WHAT IS BEING ASKED:
Using the entries that follow, write out the line containing "U1 pin DIS: DIS -> GND", the line containing "U1 pin OUT: 5V -> none", and every line between them, exactly and nothing else.
═══
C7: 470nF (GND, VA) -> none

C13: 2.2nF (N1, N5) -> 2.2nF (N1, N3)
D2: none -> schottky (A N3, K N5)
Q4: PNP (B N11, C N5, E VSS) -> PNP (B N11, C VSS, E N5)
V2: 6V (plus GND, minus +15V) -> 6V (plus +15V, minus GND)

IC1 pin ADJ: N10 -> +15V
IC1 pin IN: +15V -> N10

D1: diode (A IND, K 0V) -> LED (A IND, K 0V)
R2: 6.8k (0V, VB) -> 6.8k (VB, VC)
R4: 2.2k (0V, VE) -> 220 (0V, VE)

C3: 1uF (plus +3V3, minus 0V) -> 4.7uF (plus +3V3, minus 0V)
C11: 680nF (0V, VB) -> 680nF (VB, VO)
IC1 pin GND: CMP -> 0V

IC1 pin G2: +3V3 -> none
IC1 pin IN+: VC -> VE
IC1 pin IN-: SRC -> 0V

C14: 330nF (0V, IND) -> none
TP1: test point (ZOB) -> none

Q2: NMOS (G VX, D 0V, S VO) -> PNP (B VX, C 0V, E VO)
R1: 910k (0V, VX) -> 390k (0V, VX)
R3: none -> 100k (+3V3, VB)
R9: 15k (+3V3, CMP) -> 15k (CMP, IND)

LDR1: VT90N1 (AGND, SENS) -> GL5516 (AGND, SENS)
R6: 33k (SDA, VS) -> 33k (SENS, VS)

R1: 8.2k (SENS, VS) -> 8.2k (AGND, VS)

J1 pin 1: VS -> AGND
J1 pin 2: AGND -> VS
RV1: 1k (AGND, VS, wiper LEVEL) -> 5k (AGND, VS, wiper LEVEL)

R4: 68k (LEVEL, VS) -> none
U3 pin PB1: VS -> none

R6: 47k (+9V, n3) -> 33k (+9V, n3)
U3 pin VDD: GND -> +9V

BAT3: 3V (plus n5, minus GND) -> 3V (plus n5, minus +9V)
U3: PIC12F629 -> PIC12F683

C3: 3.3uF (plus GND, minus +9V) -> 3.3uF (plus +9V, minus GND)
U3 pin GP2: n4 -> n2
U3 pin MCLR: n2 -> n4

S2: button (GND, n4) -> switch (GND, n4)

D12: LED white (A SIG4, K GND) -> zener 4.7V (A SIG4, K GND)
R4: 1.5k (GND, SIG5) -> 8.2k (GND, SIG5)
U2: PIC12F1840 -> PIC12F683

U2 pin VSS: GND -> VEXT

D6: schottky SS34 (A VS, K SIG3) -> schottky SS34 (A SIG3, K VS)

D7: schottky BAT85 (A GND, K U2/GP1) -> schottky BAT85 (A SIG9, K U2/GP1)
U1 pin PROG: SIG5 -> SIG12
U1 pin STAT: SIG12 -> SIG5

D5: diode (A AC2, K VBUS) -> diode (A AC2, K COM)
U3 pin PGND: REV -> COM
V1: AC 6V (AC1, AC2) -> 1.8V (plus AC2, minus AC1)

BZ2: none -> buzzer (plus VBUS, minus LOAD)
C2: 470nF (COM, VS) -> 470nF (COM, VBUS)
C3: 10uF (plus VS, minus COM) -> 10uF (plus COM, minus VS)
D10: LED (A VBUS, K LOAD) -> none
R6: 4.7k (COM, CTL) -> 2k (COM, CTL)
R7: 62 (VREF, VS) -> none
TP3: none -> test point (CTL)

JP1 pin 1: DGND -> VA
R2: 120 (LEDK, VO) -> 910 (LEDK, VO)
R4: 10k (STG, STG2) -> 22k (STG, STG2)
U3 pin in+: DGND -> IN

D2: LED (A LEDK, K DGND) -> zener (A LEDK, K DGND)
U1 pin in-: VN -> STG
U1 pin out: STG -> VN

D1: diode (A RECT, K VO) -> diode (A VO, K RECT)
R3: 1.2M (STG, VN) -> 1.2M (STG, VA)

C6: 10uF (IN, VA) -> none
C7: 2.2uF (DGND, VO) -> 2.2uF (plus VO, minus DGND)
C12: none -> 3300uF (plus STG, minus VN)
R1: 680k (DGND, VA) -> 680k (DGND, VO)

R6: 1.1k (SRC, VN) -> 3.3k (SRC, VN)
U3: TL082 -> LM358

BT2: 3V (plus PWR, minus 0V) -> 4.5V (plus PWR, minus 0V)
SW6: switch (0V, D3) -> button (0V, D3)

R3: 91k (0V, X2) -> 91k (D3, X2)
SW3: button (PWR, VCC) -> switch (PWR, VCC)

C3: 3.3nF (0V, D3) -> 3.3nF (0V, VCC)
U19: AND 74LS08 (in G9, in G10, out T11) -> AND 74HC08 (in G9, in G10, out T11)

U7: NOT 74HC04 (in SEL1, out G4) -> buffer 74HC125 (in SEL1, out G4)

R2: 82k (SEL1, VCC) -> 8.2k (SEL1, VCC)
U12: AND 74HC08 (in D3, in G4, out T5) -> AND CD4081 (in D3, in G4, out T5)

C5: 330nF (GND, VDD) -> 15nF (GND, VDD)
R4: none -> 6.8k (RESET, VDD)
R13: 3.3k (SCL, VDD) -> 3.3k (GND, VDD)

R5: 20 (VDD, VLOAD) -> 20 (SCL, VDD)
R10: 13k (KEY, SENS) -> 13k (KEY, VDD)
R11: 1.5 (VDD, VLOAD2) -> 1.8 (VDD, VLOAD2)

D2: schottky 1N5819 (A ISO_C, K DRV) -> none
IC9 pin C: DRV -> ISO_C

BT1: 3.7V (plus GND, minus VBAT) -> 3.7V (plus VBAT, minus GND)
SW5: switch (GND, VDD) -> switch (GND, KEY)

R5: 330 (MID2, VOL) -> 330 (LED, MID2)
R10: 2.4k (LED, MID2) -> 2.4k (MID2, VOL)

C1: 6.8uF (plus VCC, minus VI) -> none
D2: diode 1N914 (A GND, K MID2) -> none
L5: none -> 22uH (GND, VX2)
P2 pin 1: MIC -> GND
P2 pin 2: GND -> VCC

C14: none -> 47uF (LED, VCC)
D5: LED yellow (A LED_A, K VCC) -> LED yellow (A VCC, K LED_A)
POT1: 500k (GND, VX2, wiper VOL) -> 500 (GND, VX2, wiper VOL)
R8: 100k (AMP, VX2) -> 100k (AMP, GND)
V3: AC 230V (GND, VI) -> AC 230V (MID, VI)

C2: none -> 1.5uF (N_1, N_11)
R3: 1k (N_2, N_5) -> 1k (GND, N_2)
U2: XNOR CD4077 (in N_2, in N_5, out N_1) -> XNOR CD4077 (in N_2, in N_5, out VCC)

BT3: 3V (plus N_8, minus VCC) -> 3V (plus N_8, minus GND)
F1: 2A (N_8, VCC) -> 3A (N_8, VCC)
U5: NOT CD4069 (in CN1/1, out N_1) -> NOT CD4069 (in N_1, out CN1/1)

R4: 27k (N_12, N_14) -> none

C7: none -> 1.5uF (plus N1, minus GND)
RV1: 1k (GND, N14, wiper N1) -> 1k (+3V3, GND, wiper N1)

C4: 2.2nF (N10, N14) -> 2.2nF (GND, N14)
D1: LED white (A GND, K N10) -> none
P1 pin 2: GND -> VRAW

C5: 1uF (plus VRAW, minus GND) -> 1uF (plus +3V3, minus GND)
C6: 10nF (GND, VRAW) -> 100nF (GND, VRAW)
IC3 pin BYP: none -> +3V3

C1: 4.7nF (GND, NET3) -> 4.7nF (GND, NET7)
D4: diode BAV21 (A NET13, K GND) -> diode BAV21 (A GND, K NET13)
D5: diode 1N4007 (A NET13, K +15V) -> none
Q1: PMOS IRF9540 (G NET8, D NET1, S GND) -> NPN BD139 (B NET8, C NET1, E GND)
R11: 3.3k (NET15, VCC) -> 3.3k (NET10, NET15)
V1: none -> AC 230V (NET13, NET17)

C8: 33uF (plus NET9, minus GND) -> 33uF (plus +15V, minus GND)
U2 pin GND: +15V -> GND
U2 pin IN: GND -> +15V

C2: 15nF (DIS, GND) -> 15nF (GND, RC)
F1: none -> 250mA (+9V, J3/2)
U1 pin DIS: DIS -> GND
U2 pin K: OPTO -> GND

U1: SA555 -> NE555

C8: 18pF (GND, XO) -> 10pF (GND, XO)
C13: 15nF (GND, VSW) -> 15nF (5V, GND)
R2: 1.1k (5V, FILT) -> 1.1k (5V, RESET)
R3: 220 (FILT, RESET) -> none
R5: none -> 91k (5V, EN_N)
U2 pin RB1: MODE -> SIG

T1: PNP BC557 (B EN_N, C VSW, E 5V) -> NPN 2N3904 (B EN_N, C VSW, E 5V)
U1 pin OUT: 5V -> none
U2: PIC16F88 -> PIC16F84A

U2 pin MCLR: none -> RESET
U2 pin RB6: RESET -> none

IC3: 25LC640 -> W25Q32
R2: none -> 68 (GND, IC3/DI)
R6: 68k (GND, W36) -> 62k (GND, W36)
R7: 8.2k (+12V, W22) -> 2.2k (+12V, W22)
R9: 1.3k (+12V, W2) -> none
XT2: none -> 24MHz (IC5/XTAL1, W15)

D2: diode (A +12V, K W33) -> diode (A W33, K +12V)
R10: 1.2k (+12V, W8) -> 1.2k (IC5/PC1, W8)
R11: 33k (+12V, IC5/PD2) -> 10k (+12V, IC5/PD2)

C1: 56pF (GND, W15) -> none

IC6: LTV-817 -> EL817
═══
EXERCISE RESPONSE:
U1 pin DIS: DIS -> GND
U2 pin K: OPTO -> GND

U1: SA555 -> NE555

C8: 18pF (GND, XO) -> 10pF (GND, XO)
C13: 15nF (GND, VSW) -> 15nF (5V, GND)
R2: 1.1k (5V, FILT) -> 1.1k (5V, RESET)
R3: 220 (FILT, RESET) -> none
R5: none -> 91k (5V, EN_N)
U2 pin RB1: MODE -> SIG

T1: PNP BC557 (B EN_N, C VSW, E 5V) -> NPN 2N3904 (B EN_N, C VSW, E 5V)
U1 pin OUT: 5V -> none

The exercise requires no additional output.